=== PROBLEM TO WORK ON ===
List each line of the data that contains the string "clef". Case counts.

Dataset items:
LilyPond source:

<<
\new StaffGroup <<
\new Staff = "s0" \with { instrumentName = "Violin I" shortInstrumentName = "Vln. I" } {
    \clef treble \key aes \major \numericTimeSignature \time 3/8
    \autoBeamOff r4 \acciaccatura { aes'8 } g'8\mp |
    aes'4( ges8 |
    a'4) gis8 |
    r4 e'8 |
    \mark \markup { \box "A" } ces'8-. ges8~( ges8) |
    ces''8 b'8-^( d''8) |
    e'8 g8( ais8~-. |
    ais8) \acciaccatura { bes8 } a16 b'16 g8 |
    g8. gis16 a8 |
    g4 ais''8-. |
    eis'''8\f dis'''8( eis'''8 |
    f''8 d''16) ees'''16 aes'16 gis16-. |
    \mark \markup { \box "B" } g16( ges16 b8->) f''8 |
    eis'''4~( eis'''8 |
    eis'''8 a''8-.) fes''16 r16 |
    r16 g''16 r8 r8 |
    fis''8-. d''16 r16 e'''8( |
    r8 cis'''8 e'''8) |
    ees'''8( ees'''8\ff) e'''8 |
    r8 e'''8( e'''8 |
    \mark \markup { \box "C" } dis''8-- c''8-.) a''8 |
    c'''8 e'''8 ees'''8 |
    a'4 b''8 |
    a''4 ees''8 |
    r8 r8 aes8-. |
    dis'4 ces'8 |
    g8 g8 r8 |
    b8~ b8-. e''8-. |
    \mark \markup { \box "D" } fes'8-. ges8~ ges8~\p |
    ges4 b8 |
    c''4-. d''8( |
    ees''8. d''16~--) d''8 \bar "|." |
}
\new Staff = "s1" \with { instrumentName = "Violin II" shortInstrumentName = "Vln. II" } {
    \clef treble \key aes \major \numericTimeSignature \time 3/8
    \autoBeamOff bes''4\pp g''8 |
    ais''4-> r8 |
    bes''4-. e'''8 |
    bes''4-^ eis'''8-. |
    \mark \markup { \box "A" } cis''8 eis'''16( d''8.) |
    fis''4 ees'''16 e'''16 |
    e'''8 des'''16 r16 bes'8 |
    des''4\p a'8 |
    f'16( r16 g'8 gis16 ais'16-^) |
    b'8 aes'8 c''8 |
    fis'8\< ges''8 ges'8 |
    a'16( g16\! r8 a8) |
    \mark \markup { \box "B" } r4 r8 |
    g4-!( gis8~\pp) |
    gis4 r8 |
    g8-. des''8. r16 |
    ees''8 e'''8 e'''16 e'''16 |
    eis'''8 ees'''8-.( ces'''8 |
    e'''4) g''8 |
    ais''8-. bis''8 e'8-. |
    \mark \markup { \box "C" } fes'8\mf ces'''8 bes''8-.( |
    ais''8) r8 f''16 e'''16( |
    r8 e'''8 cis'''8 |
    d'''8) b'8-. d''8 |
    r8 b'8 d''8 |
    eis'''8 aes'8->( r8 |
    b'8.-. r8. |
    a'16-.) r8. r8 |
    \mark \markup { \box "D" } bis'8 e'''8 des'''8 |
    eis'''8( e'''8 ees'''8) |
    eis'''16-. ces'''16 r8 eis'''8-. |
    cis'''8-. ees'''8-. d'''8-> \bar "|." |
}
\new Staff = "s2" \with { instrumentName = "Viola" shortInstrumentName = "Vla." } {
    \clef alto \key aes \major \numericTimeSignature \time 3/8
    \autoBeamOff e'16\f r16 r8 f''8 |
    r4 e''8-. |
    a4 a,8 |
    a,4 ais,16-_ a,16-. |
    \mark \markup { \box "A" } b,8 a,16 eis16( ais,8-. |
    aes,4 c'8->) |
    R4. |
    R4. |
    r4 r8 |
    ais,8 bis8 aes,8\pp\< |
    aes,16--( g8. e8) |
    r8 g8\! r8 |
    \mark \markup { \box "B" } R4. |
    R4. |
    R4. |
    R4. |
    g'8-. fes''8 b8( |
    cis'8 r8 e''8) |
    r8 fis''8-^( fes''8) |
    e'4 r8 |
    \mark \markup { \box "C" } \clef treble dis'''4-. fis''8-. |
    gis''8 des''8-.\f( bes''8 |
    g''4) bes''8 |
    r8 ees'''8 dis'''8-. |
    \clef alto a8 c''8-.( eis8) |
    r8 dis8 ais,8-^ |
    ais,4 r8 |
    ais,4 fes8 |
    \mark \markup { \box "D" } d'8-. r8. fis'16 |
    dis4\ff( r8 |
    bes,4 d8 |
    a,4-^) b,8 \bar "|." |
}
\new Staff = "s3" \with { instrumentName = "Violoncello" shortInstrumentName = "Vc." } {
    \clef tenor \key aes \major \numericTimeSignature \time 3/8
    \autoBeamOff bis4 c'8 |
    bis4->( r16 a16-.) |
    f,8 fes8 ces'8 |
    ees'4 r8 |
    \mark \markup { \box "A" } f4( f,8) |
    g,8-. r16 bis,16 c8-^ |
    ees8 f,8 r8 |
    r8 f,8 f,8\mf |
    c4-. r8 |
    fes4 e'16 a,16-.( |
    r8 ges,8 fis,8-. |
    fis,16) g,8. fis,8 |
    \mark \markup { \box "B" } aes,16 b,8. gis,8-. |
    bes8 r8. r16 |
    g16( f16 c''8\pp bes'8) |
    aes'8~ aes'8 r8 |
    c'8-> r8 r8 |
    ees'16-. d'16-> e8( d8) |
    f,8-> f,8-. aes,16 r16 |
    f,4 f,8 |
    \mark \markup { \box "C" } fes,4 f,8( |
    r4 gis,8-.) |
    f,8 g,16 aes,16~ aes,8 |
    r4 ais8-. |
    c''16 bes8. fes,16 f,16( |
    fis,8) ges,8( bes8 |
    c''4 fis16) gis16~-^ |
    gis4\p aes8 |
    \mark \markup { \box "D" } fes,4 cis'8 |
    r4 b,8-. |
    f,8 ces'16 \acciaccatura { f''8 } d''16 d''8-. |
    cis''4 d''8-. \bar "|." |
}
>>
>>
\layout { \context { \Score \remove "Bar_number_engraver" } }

=== PROBLEM SOLUTION ===
    \clef treble \key aes \major \numericTimeSignature \time 3/8
    \clef treble \key aes \major \numericTimeSignature \time 3/8
    \clef alto \key aes \major \numericTimeSignature \time 3/8
    \mark \markup { \box "C" } \clef treble dis'''4-. fis''8-. |
    \clef alto a8 c''8-.( eis8) |
    \clef tenor \key aes \major \numericTimeSignature \time 3/8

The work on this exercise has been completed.